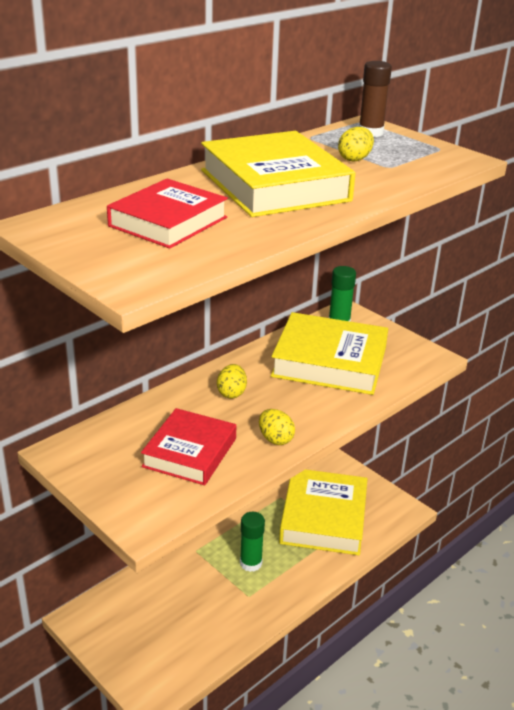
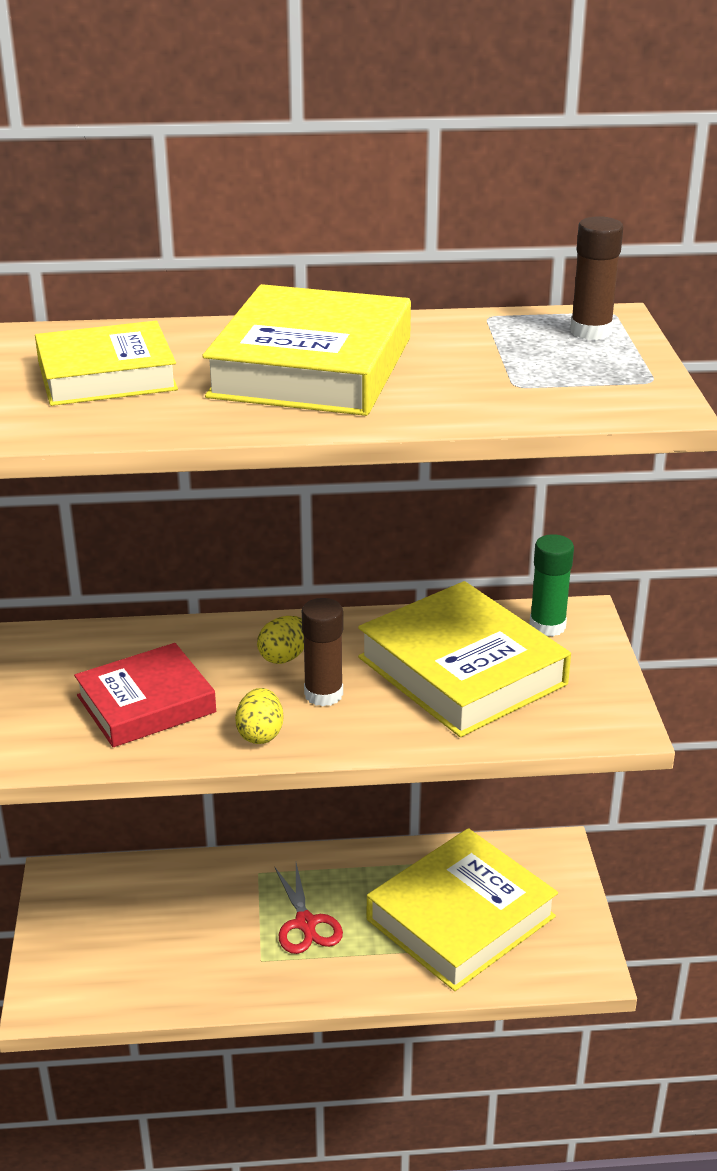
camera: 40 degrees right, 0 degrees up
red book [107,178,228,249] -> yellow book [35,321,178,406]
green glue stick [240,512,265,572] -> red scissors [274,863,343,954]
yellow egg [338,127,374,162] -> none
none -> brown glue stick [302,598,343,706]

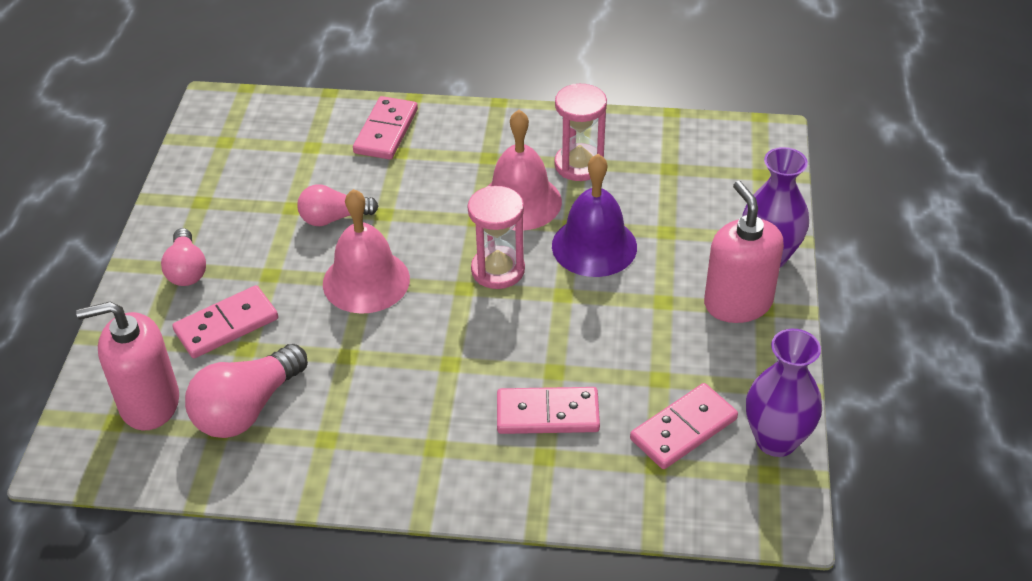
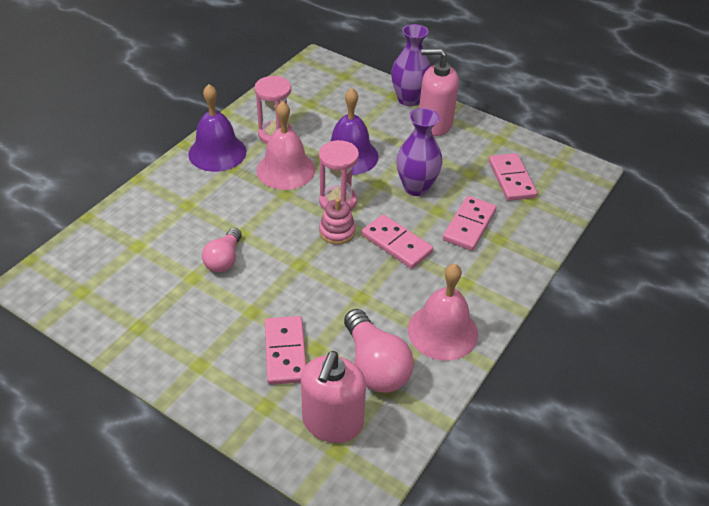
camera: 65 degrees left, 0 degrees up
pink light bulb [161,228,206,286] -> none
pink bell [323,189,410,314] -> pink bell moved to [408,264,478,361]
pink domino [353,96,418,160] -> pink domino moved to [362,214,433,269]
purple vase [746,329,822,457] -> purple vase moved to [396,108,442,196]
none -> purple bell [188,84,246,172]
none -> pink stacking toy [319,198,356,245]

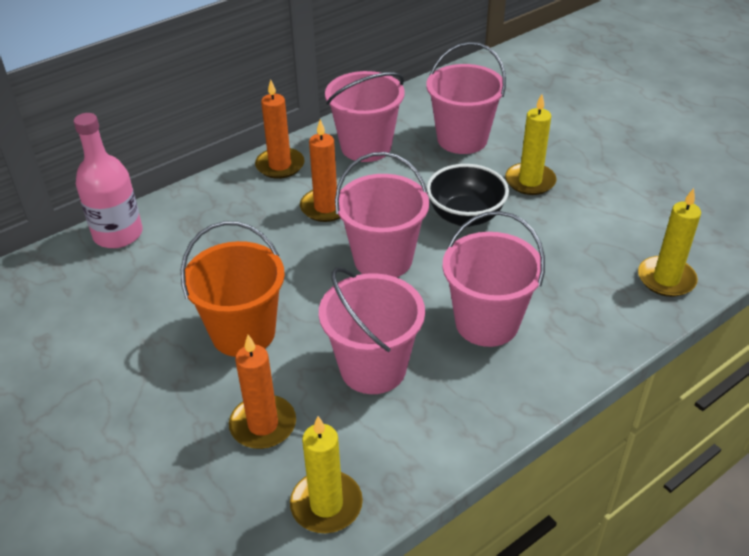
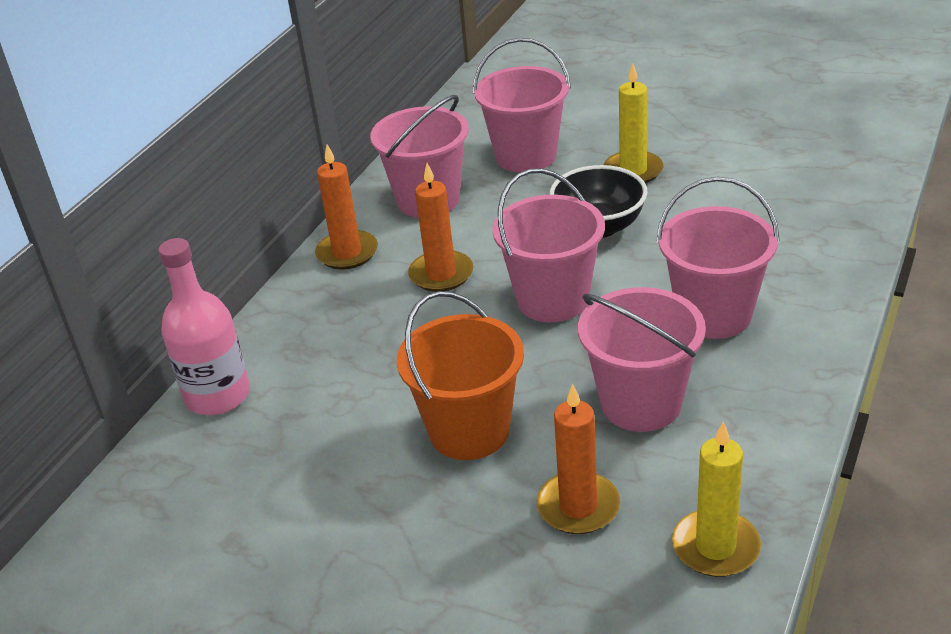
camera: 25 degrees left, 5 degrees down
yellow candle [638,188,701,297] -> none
-=-=-=-=-
## WHAT TO DO
An acceptable answer consists of the lines above from the one holding "pink bell [323,189,410,314]" to the end of the data, repeated exactly and containing no pictures.

## SOLUTION BELOW
pink bell [323,189,410,314] -> pink bell moved to [408,264,478,361]
pink domino [353,96,418,160] -> pink domino moved to [362,214,433,269]
purple vase [746,329,822,457] -> purple vase moved to [396,108,442,196]
none -> purple bell [188,84,246,172]
none -> pink stacking toy [319,198,356,245]

camera: 25 degrees left, 5 degrees down
yellow candle [638,188,701,297] -> none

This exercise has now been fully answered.